Before-and-after object lists:
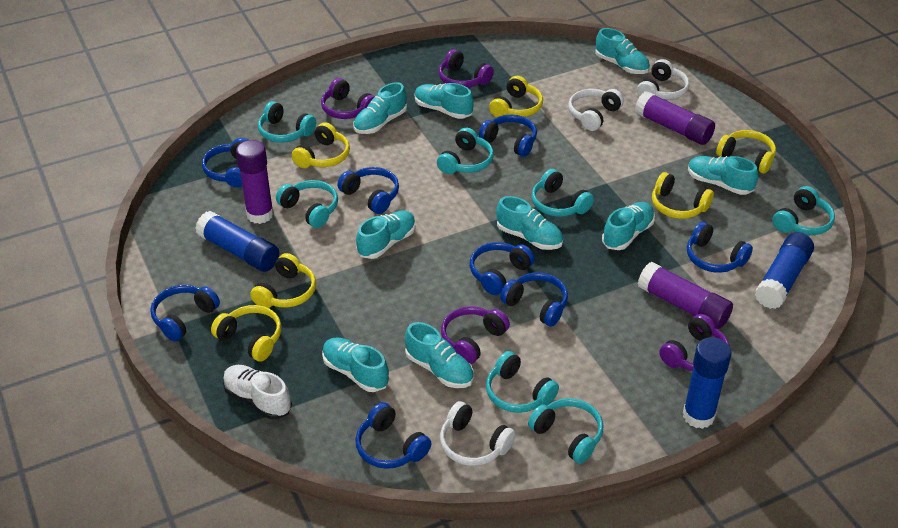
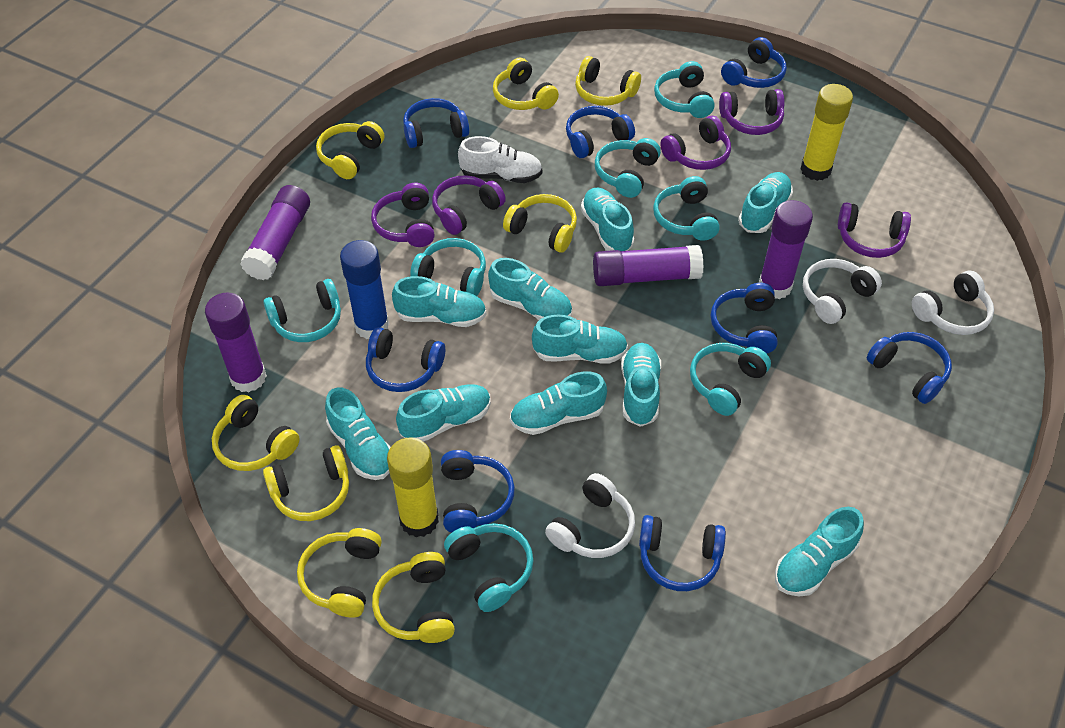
blue glue stick: 3 -> 1
purple glue stick: 3 -> 4
purple headphones: 4 -> 5
turquoise shoe: 9 -> 10
yellow glue stick: 0 -> 2
yellow headphones: 6 -> 8

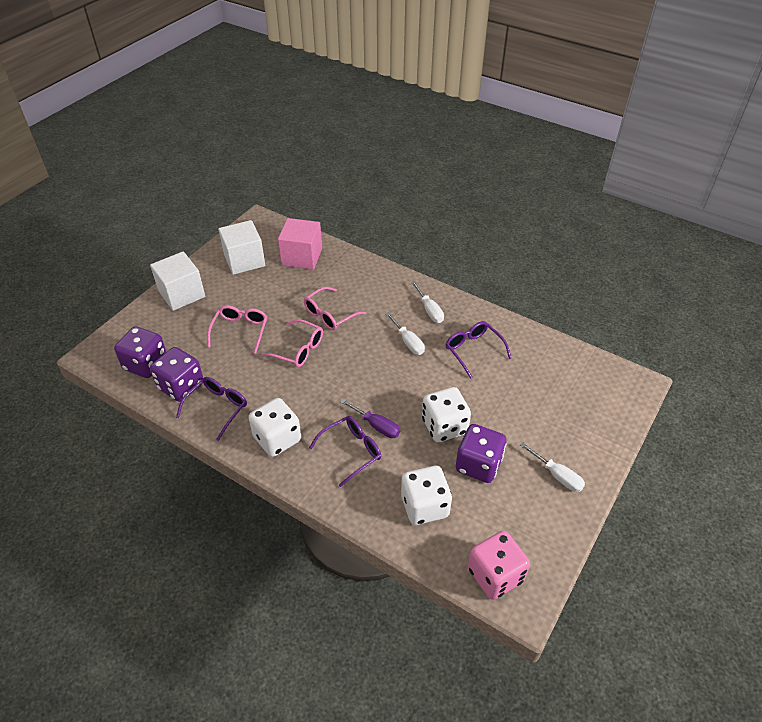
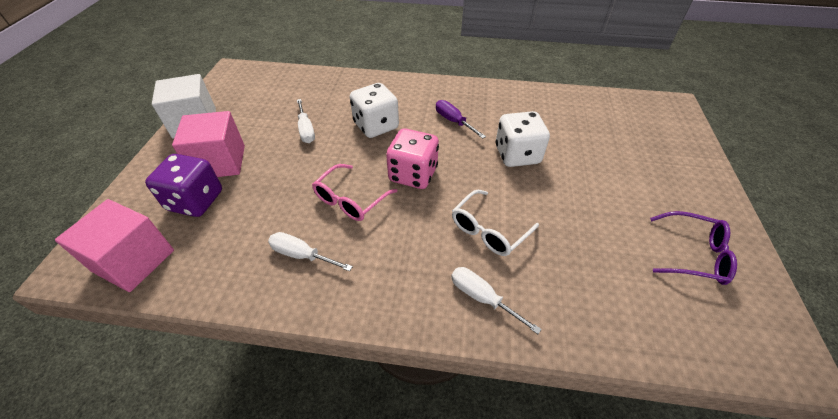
pink cube: 1 -> 2
pink glasses: 3 -> 1
purple dice: 3 -> 1
purple glasses: 3 -> 1
white cube: 2 -> 1
white dice: 3 -> 2
white glasses: 0 -> 1

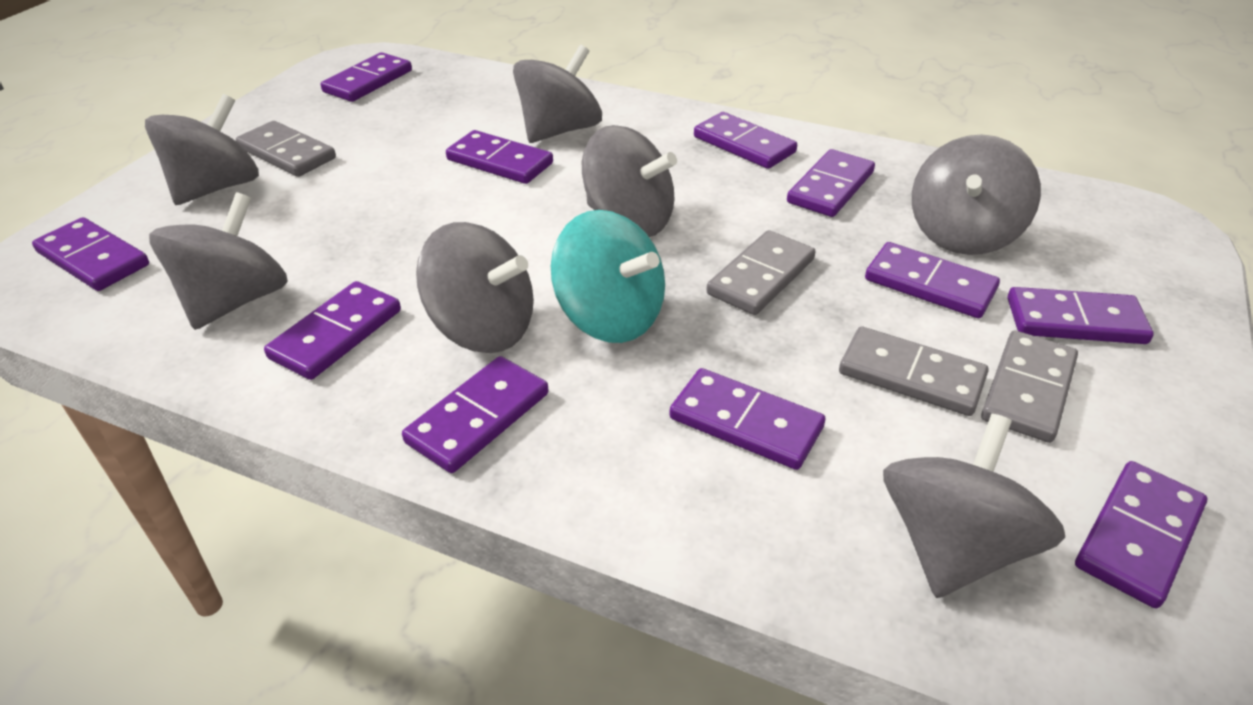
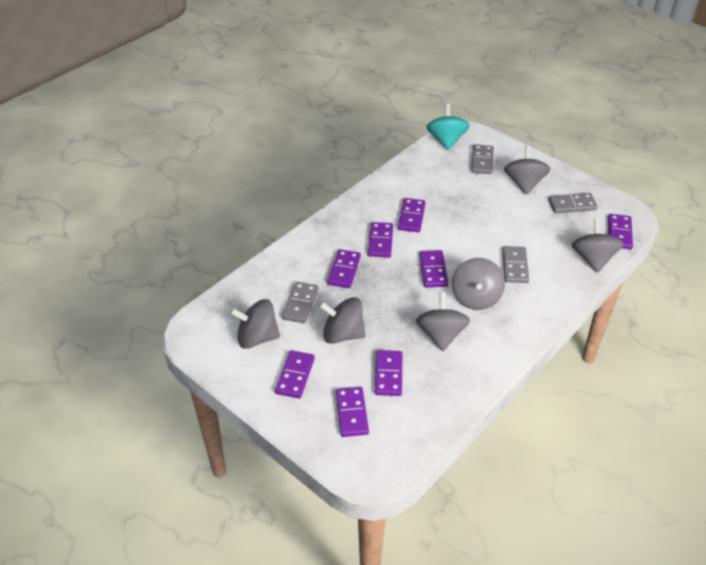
grey spinning top: 7 -> 6
purple domino: 11 -> 8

● **Problem to work on**: When you reach the line with "pink glasses: 3 -> 1" in the entries above, start copying, and go on word for word to the last line; skip any picture.

● **Written answer**:
pink glasses: 3 -> 1
purple dice: 3 -> 1
purple glasses: 3 -> 1
white cube: 2 -> 1
white dice: 3 -> 2
white glasses: 0 -> 1

grey spinning top: 7 -> 6
purple domino: 11 -> 8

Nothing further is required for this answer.